--- Start PROVIDED DATA ---

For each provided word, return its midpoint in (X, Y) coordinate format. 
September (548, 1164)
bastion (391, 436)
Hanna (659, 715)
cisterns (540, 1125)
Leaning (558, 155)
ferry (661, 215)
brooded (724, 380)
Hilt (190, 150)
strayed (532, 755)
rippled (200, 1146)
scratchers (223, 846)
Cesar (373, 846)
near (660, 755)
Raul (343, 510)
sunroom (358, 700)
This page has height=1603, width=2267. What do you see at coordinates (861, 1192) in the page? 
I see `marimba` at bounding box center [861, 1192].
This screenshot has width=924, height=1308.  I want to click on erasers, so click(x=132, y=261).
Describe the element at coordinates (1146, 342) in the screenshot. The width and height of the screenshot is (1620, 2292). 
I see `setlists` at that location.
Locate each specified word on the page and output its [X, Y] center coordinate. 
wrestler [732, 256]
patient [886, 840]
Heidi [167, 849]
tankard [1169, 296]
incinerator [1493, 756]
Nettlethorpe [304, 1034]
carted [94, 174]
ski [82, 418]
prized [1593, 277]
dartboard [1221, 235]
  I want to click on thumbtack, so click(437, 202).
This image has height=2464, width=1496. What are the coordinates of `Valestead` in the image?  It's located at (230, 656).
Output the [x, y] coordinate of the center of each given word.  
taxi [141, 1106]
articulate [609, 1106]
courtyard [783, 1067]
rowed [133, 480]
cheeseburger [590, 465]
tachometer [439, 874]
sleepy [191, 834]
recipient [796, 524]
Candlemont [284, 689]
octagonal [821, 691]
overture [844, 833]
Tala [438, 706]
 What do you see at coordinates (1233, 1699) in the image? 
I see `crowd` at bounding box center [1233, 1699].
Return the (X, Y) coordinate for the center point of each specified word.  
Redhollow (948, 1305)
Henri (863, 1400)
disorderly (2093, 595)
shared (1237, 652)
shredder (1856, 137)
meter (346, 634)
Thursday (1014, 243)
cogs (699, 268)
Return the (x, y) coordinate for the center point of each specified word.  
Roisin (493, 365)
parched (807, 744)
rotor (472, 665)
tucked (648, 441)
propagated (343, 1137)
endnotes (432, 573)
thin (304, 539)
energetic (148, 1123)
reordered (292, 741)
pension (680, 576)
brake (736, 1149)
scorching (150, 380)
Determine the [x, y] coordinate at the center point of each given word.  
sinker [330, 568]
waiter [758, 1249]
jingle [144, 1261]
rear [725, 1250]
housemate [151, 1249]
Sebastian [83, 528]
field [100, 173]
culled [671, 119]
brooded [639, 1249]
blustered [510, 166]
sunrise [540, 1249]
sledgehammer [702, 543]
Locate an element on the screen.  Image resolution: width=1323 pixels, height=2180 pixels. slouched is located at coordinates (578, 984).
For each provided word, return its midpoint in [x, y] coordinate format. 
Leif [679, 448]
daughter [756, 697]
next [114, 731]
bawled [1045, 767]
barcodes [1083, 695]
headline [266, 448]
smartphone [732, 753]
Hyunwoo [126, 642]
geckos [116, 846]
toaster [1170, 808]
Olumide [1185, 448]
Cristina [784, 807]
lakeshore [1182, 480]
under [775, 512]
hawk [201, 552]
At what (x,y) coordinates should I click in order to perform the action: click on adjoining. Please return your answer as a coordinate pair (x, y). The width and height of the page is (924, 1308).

--- End PROVIDED DATA ---

# INSTRUCTIONS TO FOLLOW
Can you update the data above by replacing "page" with "document" everywhere it occurs and leaving everything else unchanged?

# THE RESPONSE
For each provided word, return its midpoint in (X, Y) coordinate format. 
September (548, 1164)
bastion (391, 436)
Hanna (659, 715)
cisterns (540, 1125)
Leaning (558, 155)
ferry (661, 215)
brooded (724, 380)
Hilt (190, 150)
strayed (532, 755)
rippled (200, 1146)
scratchers (223, 846)
Cesar (373, 846)
near (660, 755)
Raul (343, 510)
sunroom (358, 700)
This document has height=1603, width=2267. What do you see at coordinates (861, 1192) in the document? 
I see `marimba` at bounding box center [861, 1192].
This screenshot has width=924, height=1308.  I want to click on erasers, so click(x=132, y=261).
Describe the element at coordinates (1146, 342) in the screenshot. The width and height of the screenshot is (1620, 2292). 
I see `setlists` at that location.
Locate each specified word on the document and output its [X, Y] center coordinate. 
wrestler [732, 256]
patient [886, 840]
Heidi [167, 849]
tankard [1169, 296]
incinerator [1493, 756]
Nettlethorpe [304, 1034]
carted [94, 174]
ski [82, 418]
prized [1593, 277]
dartboard [1221, 235]
  I want to click on thumbtack, so click(437, 202).
This image has height=2464, width=1496. What are the coordinates of `Valestead` in the image?  It's located at (230, 656).
Output the [x, y] coordinate of the center of each given word.  
taxi [141, 1106]
articulate [609, 1106]
courtyard [783, 1067]
rowed [133, 480]
cheeseburger [590, 465]
tachometer [439, 874]
sleepy [191, 834]
recipient [796, 524]
Candlemont [284, 689]
octagonal [821, 691]
overture [844, 833]
Tala [438, 706]
 What do you see at coordinates (1233, 1699) in the image? 
I see `crowd` at bounding box center [1233, 1699].
Return the (X, Y) coordinate for the center point of each specified word.  
Redhollow (948, 1305)
Henri (863, 1400)
disorderly (2093, 595)
shared (1237, 652)
shredder (1856, 137)
meter (346, 634)
Thursday (1014, 243)
cogs (699, 268)
Return the (x, y) coordinate for the center point of each specified word.  
Roisin (493, 365)
parched (807, 744)
rotor (472, 665)
tucked (648, 441)
propagated (343, 1137)
endnotes (432, 573)
thin (304, 539)
energetic (148, 1123)
reordered (292, 741)
pension (680, 576)
brake (736, 1149)
scorching (150, 380)
Determine the [x, y] coordinate at the center point of each given word.  
sinker [330, 568]
waiter [758, 1249]
jingle [144, 1261]
rear [725, 1250]
housemate [151, 1249]
Sebastian [83, 528]
field [100, 173]
culled [671, 119]
brooded [639, 1249]
blustered [510, 166]
sunrise [540, 1249]
sledgehammer [702, 543]
Locate an element on the screen.  Image resolution: width=1323 pixels, height=2180 pixels. slouched is located at coordinates (578, 984).
For each provided word, return its midpoint in [x, y] coordinate format. 
Leif [679, 448]
daughter [756, 697]
next [114, 731]
bawled [1045, 767]
barcodes [1083, 695]
headline [266, 448]
smartphone [732, 753]
Hyunwoo [126, 642]
geckos [116, 846]
toaster [1170, 808]
Olumide [1185, 448]
Cristina [784, 807]
lakeshore [1182, 480]
under [775, 512]
hawk [201, 552]
At what (x,y) coordinates should I click in order to perform the action: click on adjoining. Please return your answer as a coordinate pair (x, y). The width and height of the document is (924, 1308).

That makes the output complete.